■ **Task instructions**: Go over the listing below line by line, and return each one holding the string "objects".

■ **Records supplied**:
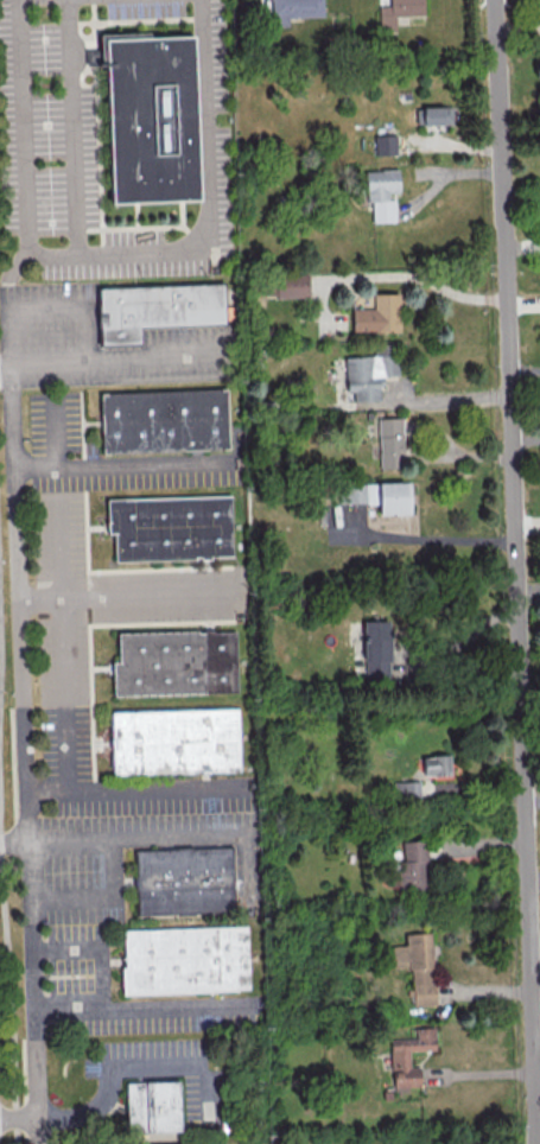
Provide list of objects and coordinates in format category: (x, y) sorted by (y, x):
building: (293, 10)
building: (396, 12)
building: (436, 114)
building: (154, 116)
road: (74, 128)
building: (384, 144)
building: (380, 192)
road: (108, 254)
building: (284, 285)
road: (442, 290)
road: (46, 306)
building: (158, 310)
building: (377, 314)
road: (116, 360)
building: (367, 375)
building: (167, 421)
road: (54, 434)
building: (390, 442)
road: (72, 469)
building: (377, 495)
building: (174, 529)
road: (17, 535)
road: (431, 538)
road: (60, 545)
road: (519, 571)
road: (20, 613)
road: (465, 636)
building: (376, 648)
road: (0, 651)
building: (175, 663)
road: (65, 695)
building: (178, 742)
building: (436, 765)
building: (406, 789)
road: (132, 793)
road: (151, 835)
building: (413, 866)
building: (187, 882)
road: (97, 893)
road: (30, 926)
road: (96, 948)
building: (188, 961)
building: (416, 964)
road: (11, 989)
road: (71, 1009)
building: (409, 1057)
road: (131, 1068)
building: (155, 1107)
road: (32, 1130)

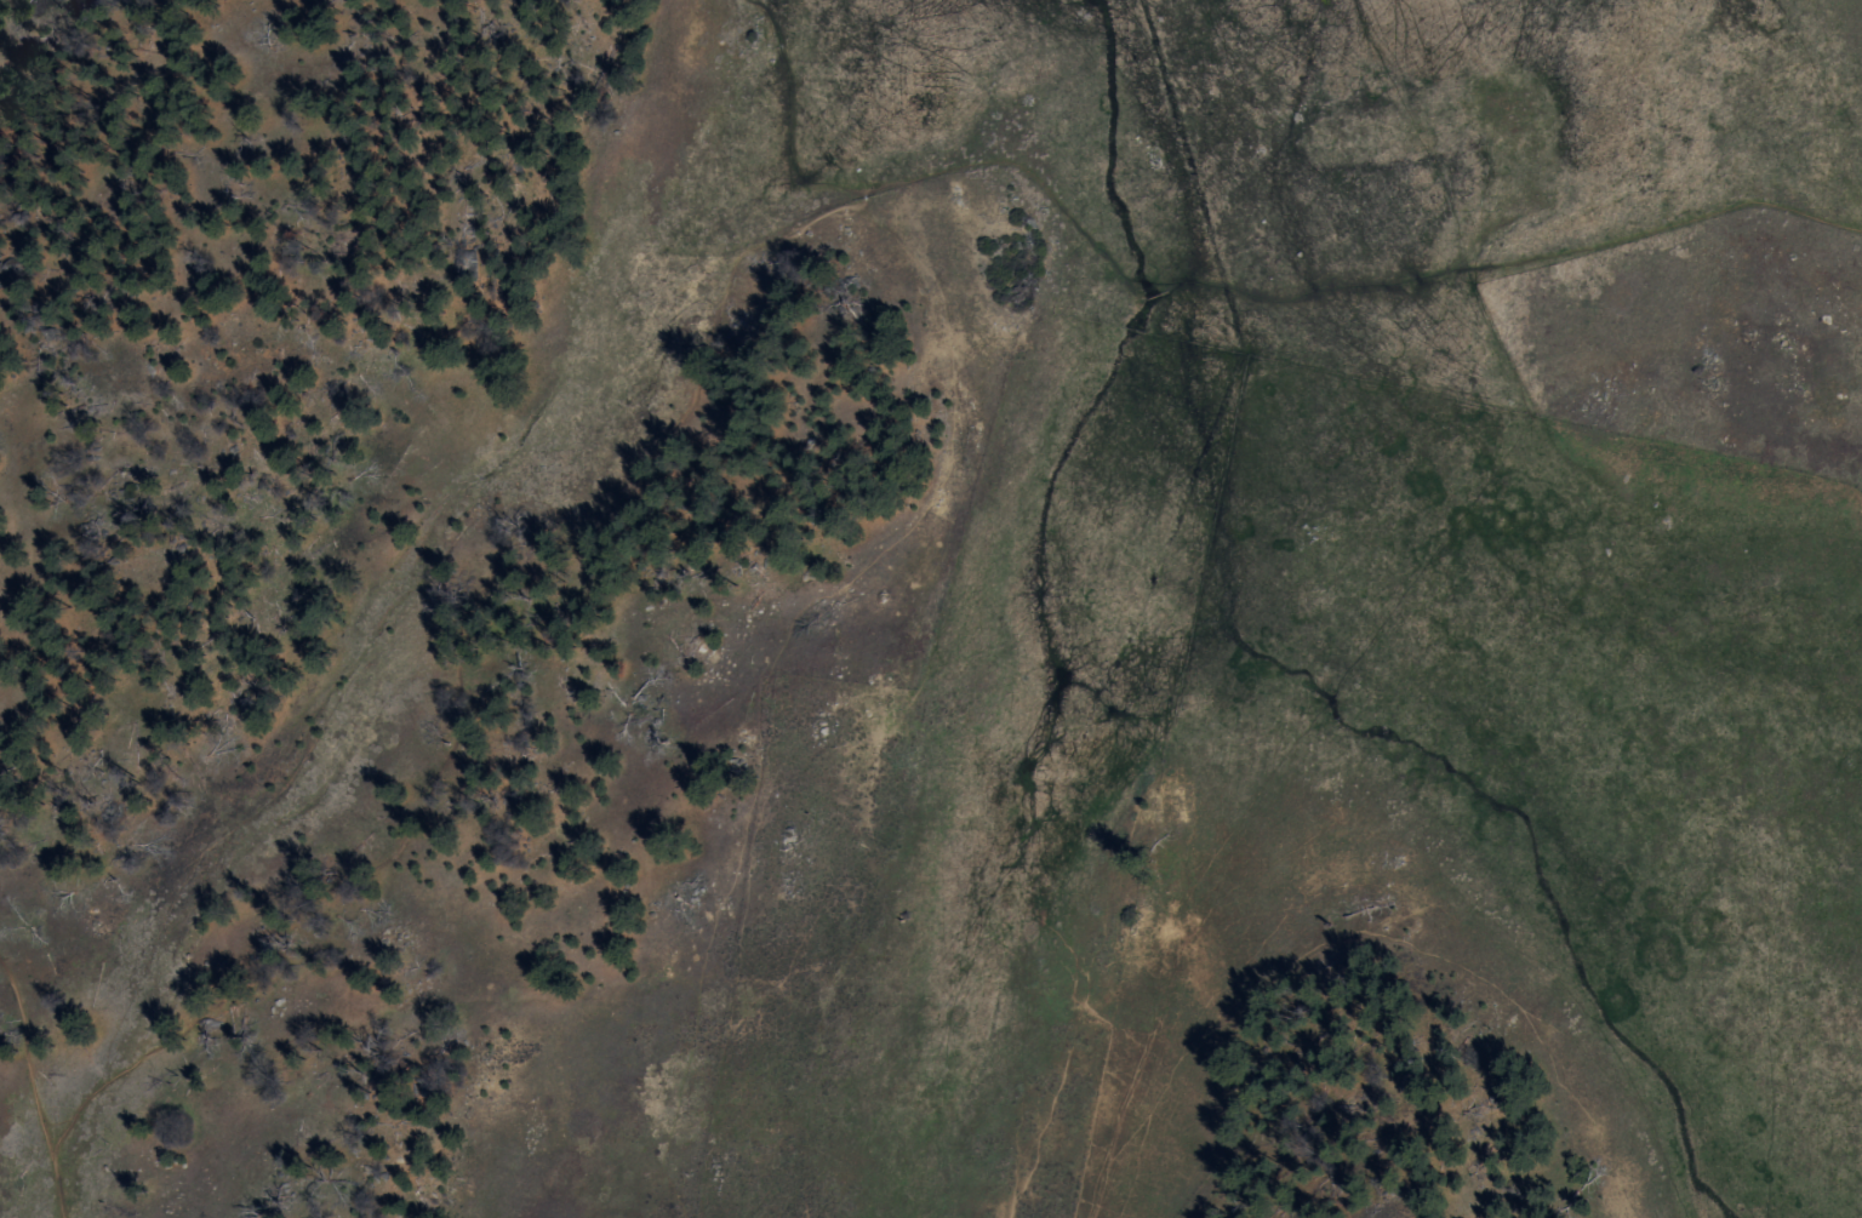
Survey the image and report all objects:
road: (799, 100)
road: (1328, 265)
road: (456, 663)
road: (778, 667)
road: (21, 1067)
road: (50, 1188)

■ **Answer area**:
Provide list of objects and coordinates in format category: (x, y) sorted by (y, x):
Survey the image and report all objects:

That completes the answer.